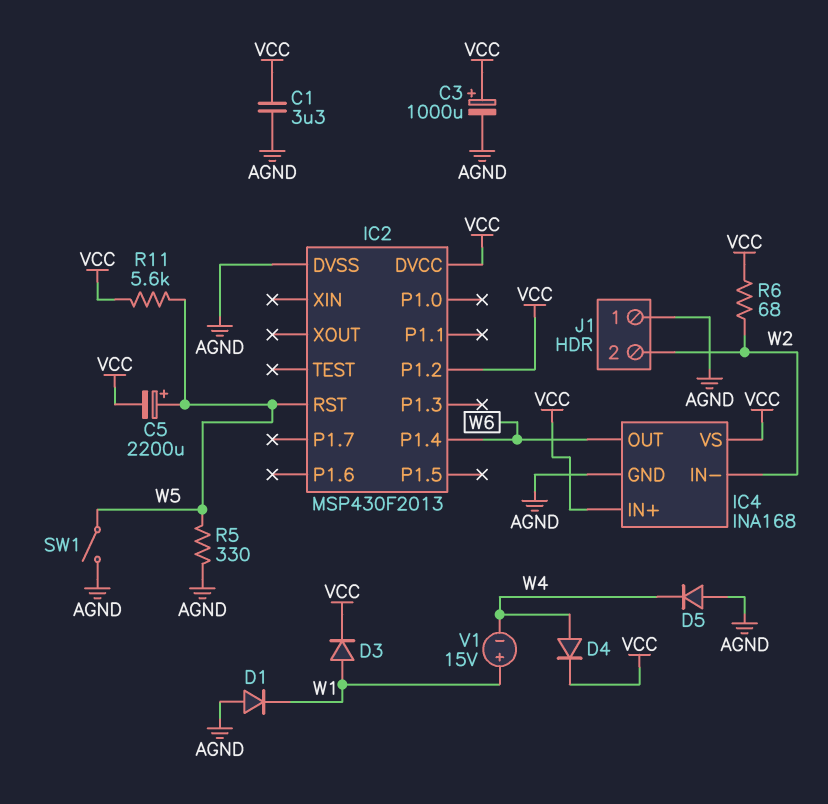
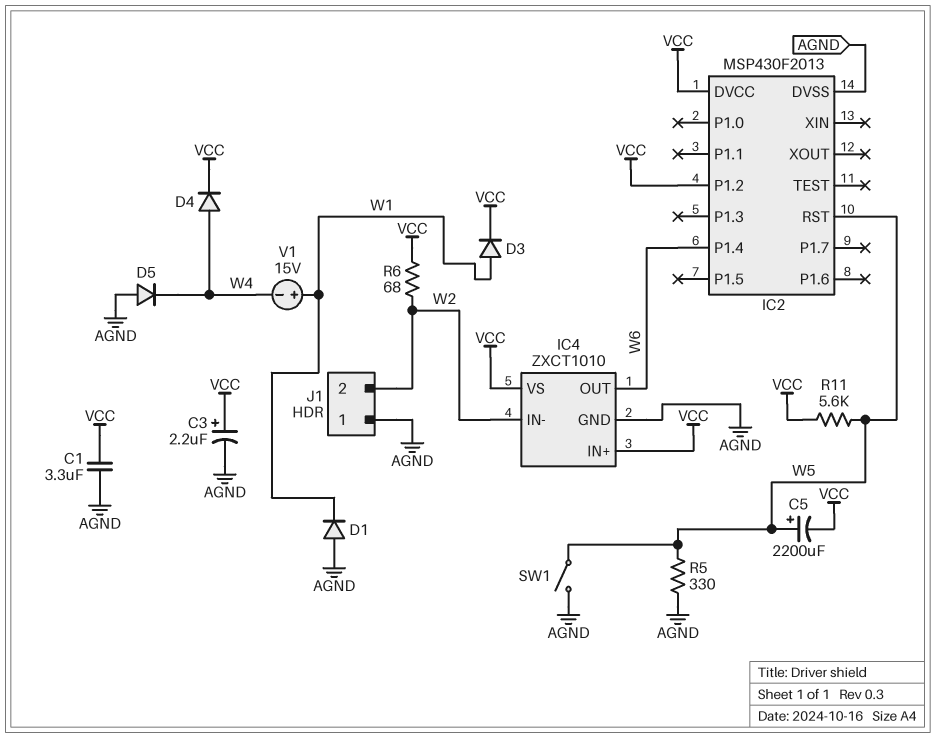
C3: 1000uF (plus VCC, minus AGND) -> 2.2uF (plus VCC, minus AGND)
IC4: INA168 -> ZXCT1010

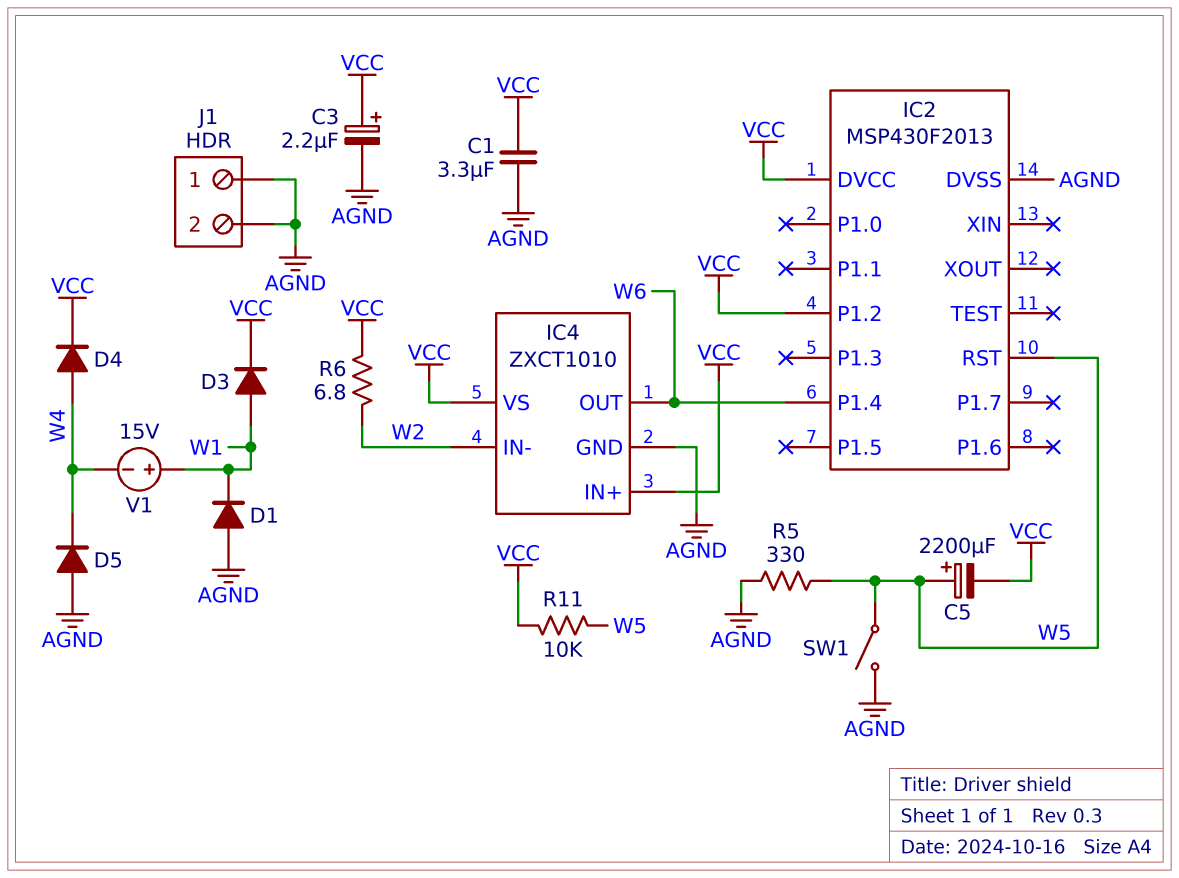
J1 pin 2: W2 -> AGND
R6: 68 (VCC, W2) -> 6.8 (VCC, W2)
R11: 5.6k (VCC, W5) -> 10k (VCC, W5)

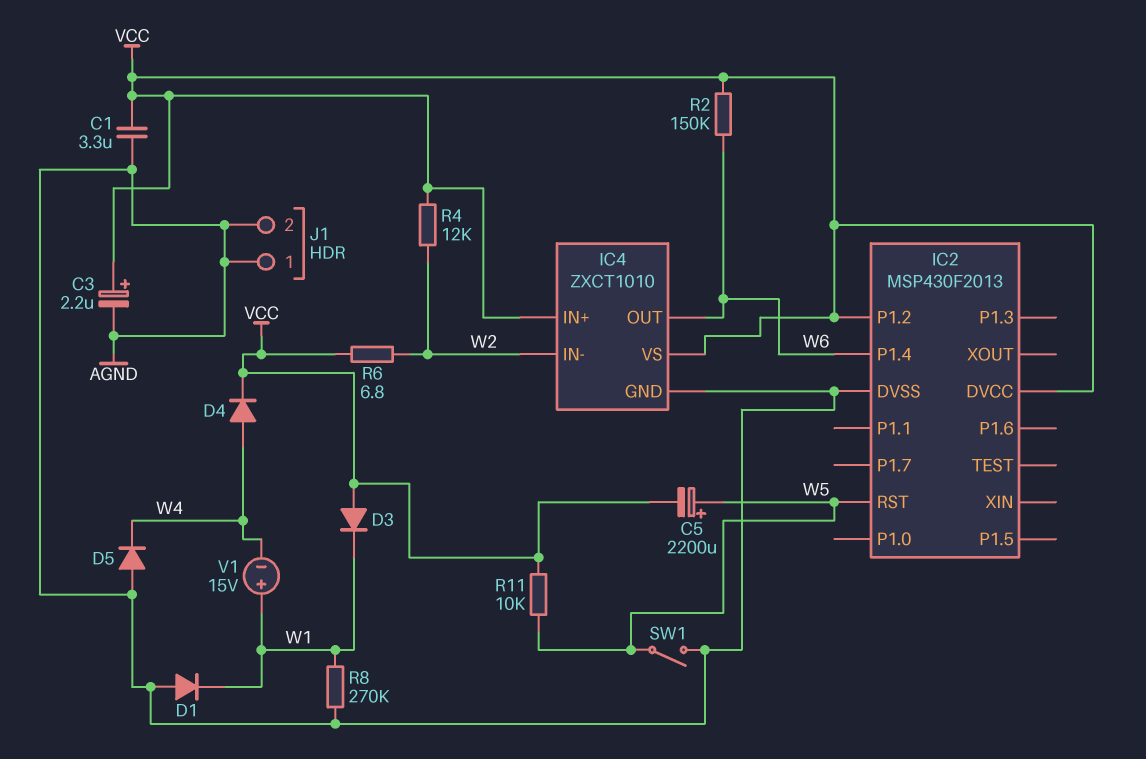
D3: diode (A W1, K VCC) -> diode (A VCC, K W1)
R2: none -> 150k (VCC, W6)
R4: none -> 12k (VCC, W2)
R5: 330 (AGND, W5) -> none
R8: none -> 270k (AGND, W1)

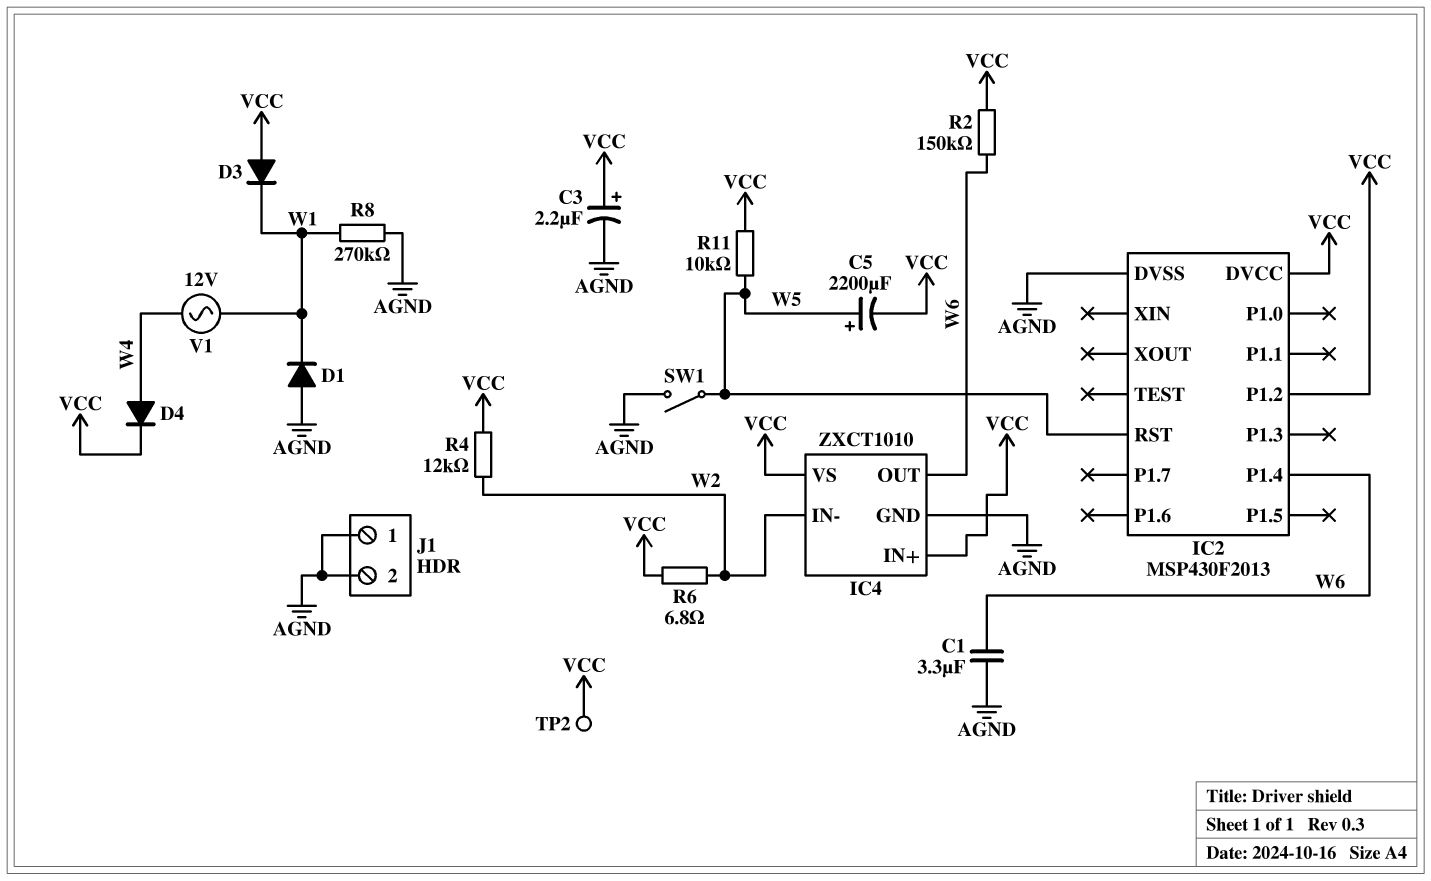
C1: 3.3uF (AGND, VCC) -> 3.3uF (AGND, W6)
D5: diode (A AGND, K W4) -> none
TP2: none -> test point (VCC)
V1: 15V (plus W1, minus W4) -> AC 12V (W1, W4)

####

**Exercise prompt**
Wording must stay exact. Give again the lines from the line with "R6: 68 (VCC, W2) -> 6.8 (VCC, W2)" through the last line of the listing, both ends included, without pictures.

**Response to this exercise**
R6: 68 (VCC, W2) -> 6.8 (VCC, W2)
R11: 5.6k (VCC, W5) -> 10k (VCC, W5)

D3: diode (A W1, K VCC) -> diode (A VCC, K W1)
R2: none -> 150k (VCC, W6)
R4: none -> 12k (VCC, W2)
R5: 330 (AGND, W5) -> none
R8: none -> 270k (AGND, W1)

C1: 3.3uF (AGND, VCC) -> 3.3uF (AGND, W6)
D5: diode (A AGND, K W4) -> none
TP2: none -> test point (VCC)
V1: 15V (plus W1, minus W4) -> AC 12V (W1, W4)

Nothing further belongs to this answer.